* _Work required_
Go through the data and report how many lines include the word "boat", giving only the number.
*** Block opens ***
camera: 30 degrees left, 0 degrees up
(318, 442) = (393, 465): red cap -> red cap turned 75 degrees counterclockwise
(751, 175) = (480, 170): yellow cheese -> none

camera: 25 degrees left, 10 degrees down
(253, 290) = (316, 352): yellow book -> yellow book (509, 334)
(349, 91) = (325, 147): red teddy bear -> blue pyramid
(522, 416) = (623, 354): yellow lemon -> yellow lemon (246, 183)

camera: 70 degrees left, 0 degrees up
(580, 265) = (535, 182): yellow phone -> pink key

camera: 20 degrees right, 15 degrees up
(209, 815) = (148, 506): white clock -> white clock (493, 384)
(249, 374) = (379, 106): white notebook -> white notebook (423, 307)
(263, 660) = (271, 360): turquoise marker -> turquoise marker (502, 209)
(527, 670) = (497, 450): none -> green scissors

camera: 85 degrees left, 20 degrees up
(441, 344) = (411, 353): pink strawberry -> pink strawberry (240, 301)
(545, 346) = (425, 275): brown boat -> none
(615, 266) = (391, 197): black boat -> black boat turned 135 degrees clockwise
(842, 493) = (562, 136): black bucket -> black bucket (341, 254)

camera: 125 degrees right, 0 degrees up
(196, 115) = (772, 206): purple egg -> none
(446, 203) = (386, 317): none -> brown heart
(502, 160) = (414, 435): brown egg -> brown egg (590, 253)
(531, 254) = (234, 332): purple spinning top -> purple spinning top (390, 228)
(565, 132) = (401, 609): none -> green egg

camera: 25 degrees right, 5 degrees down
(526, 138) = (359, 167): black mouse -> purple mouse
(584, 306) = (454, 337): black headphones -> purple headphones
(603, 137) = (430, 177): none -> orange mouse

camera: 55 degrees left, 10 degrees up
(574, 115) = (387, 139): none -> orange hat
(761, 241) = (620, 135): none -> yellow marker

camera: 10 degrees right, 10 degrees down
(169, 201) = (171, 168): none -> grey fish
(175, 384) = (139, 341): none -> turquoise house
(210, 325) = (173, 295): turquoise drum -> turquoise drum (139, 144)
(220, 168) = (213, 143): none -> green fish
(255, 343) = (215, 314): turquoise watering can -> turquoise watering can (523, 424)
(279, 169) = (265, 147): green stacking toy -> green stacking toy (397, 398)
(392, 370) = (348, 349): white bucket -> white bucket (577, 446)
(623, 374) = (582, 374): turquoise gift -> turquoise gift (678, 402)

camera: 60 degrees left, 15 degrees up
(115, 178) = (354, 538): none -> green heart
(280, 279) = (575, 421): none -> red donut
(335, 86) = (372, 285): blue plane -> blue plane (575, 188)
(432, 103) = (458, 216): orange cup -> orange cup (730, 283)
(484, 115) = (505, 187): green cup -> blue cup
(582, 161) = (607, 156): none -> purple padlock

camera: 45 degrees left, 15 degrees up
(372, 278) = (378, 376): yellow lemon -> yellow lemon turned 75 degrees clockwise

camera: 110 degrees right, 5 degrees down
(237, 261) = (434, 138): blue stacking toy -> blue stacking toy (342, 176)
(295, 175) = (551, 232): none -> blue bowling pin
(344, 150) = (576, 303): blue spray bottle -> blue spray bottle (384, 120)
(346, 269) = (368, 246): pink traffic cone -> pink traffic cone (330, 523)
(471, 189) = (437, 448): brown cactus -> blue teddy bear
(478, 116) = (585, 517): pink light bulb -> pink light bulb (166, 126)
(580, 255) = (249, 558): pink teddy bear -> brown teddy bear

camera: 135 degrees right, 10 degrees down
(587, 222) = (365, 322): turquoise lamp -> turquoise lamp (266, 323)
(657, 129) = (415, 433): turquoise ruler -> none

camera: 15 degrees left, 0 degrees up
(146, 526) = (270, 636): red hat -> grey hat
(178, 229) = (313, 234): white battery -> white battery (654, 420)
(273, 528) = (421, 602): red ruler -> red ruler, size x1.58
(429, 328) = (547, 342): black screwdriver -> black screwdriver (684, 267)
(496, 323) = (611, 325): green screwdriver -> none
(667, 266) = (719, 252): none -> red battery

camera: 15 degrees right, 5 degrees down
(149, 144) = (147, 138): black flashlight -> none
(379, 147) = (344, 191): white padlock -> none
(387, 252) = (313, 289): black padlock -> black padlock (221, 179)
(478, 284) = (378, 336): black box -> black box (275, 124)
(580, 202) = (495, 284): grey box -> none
*** Block closes ***
* _Written answer_
2